[[ LISTED ENTRIES, beginning ]]
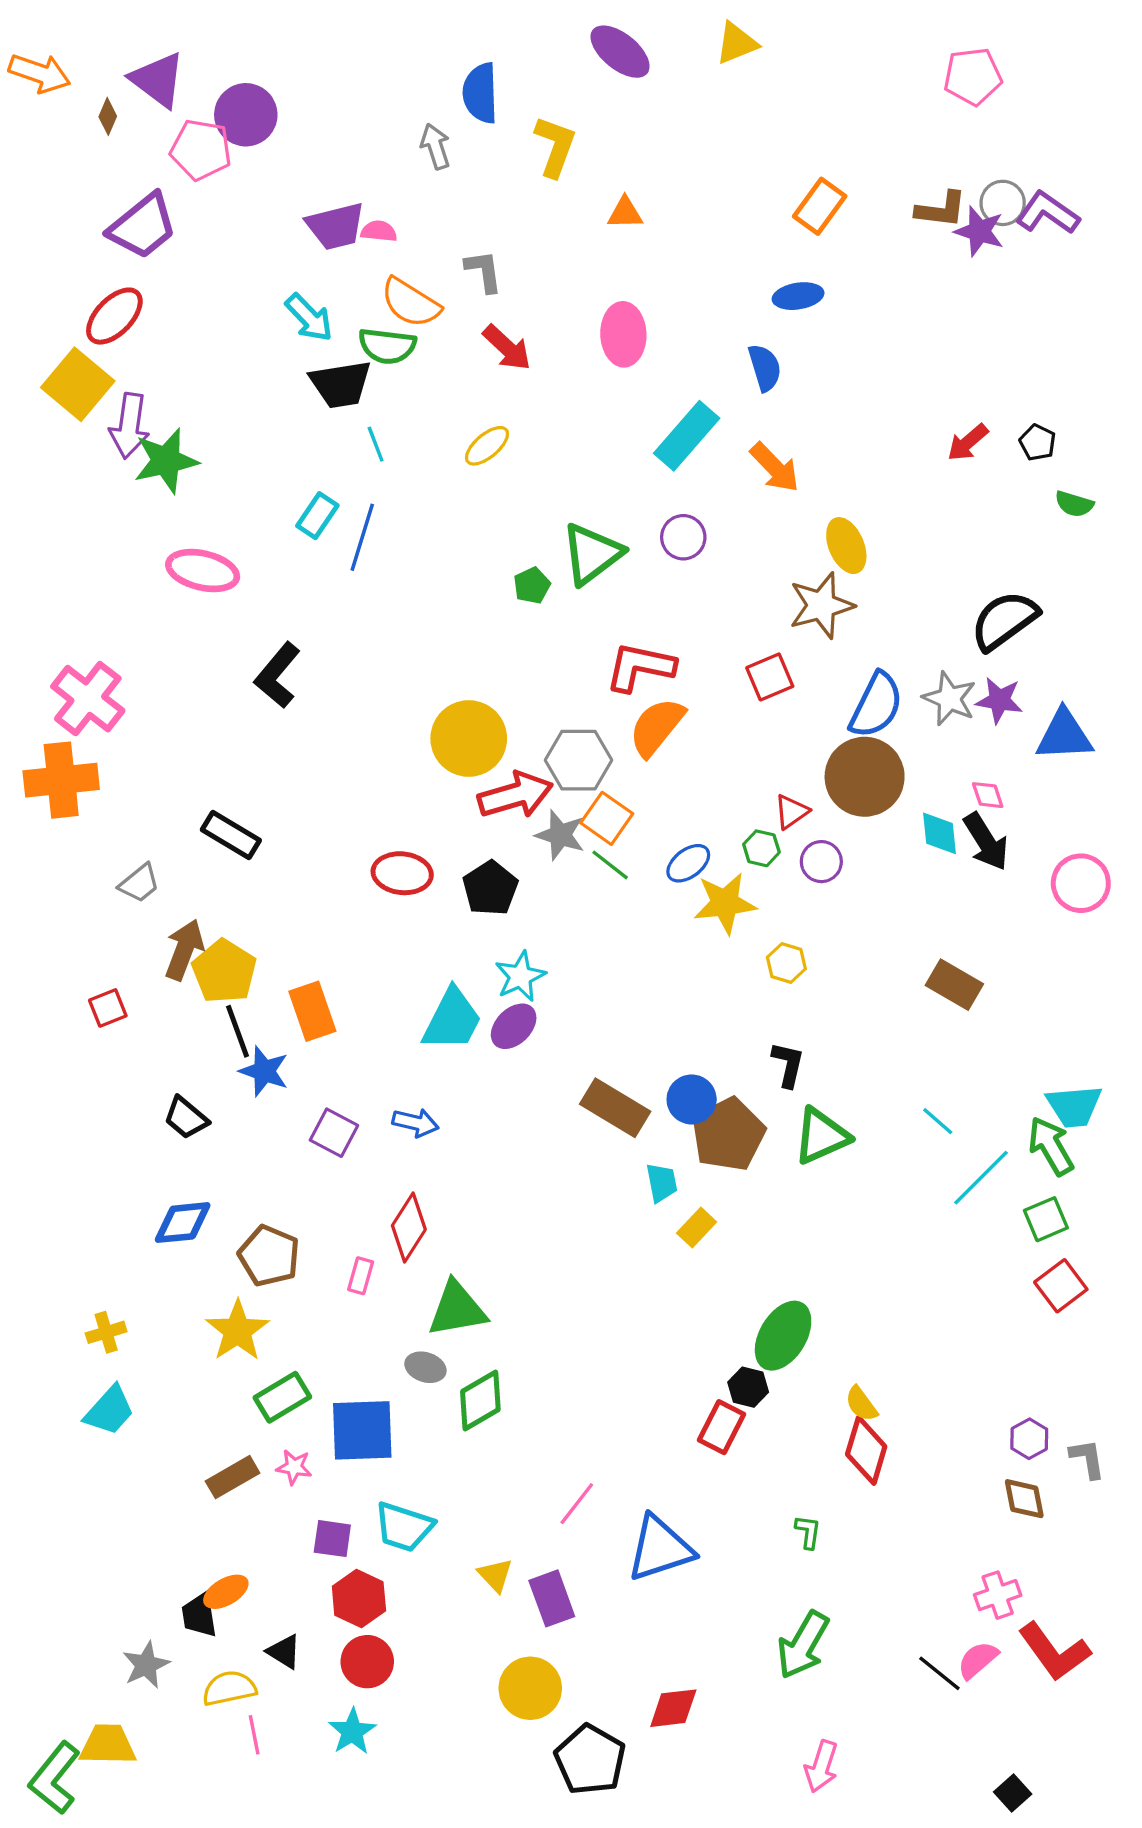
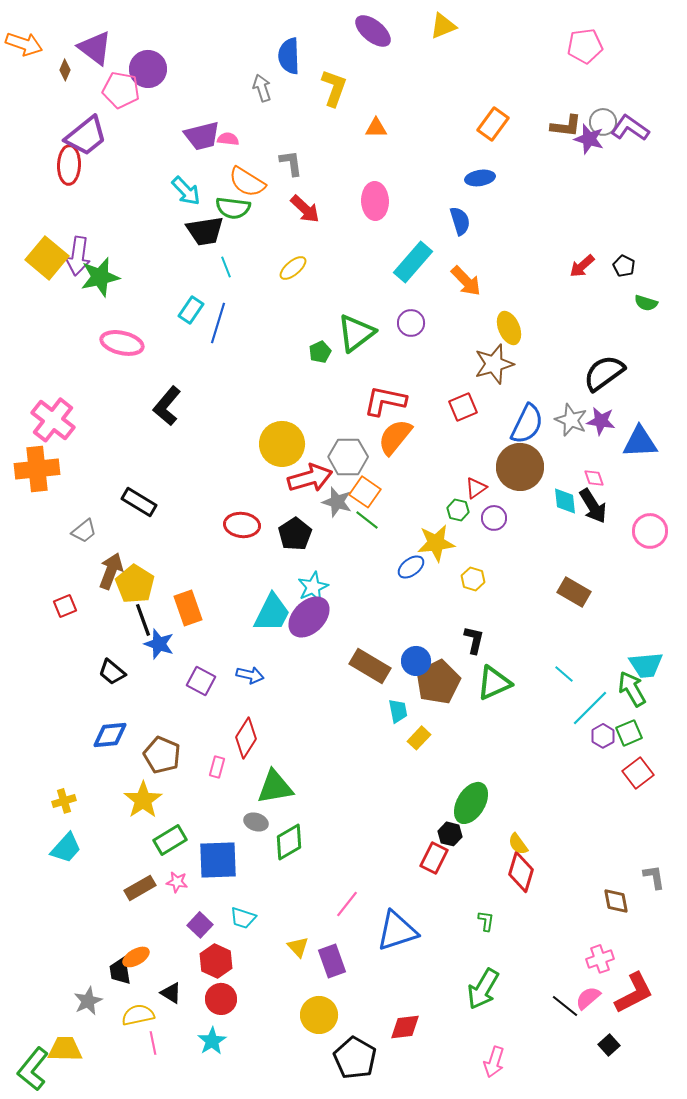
red ellipse: (114, 316) -> (69, 165), moved, turned -42
yellow square: (78, 384) -> (47, 258), moved
blue ellipse: (688, 863) -> (411, 567), moved
purple ellipse: (514, 1026) -> (309, 617), size x1.5
purple hexagon: (1029, 1439) -> (603, 736), moved
cyan trapezoid: (404, 1527) -> (243, 918), size x0.7
purple square: (332, 1539) -> (200, 925), turned 35
red L-shape: (1054, 1652) -> (634, 993), turned -81
black square: (1013, 1793) -> (609, 1045), moved

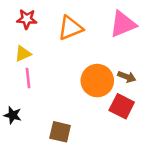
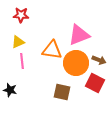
pink triangle: (123, 24) -> (79, 35), moved
orange triangle: (70, 28) -> (52, 50), moved, turned 30
brown square: (60, 132) -> (62, 92), moved

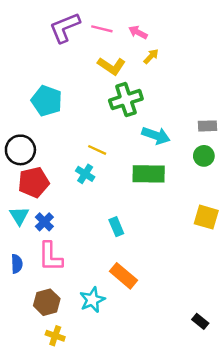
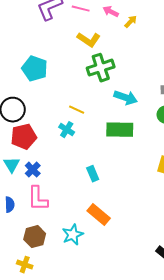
yellow arrow: (151, 56) -> (131, 22), moved
yellow cross: (55, 336) -> (25, 265), moved

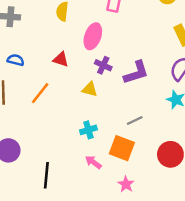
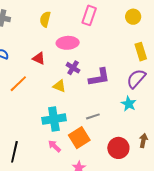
pink ellipse: (93, 36) -> (68, 43), turned 60
cyan cross: (88, 130) -> (54, 119), size x1.6
orange square: (122, 148) -> (79, 138), turned 30

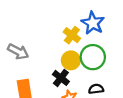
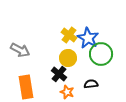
blue star: (93, 23) -> (88, 38), moved
green circle: (93, 57) -> (101, 54), moved

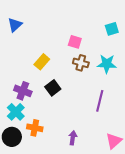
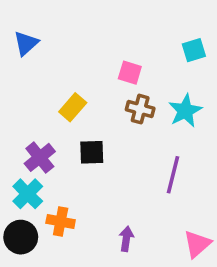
cyan star: (107, 64) -> (185, 111), turned -30
black square: (53, 88) -> (92, 152), turned 35
purple cross: (23, 91) -> (40, 157), turned 30

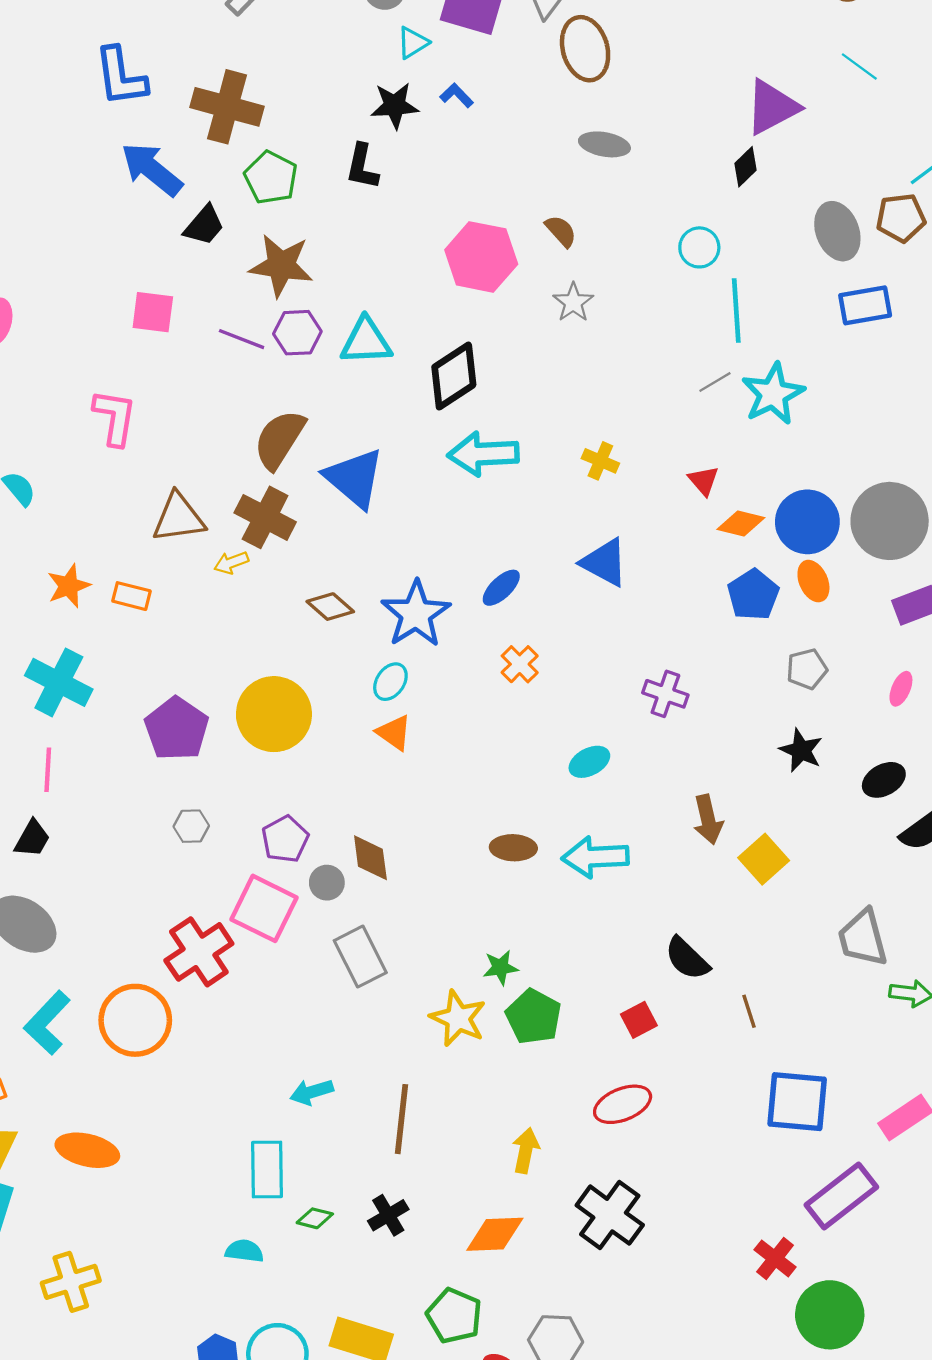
[[ LISTED ENTRIES, end ]]
_WHAT THE EXERCISE ASKS_
In the transcription, every picture is to be excluded and the records above given again exactly.

_TASK ANSWER_
red ellipse: (114, 316) -> (69, 165), moved, turned -42
yellow square: (78, 384) -> (47, 258), moved
blue ellipse: (688, 863) -> (411, 567), moved
purple ellipse: (514, 1026) -> (309, 617), size x1.5
purple hexagon: (1029, 1439) -> (603, 736), moved
cyan trapezoid: (404, 1527) -> (243, 918), size x0.7
purple square: (332, 1539) -> (200, 925), turned 35
red L-shape: (1054, 1652) -> (634, 993), turned -81
black square: (1013, 1793) -> (609, 1045), moved

pink triangle: (123, 24) -> (79, 35), moved
orange triangle: (70, 28) -> (52, 50), moved, turned 30
brown square: (60, 132) -> (62, 92), moved

yellow arrow: (151, 56) -> (131, 22), moved
yellow cross: (55, 336) -> (25, 265), moved

pink ellipse: (93, 36) -> (68, 43), turned 60
cyan cross: (88, 130) -> (54, 119), size x1.6
orange square: (122, 148) -> (79, 138), turned 30

blue star: (93, 23) -> (88, 38), moved
green circle: (93, 57) -> (101, 54), moved

cyan star: (107, 64) -> (185, 111), turned -30
black square: (53, 88) -> (92, 152), turned 35
purple cross: (23, 91) -> (40, 157), turned 30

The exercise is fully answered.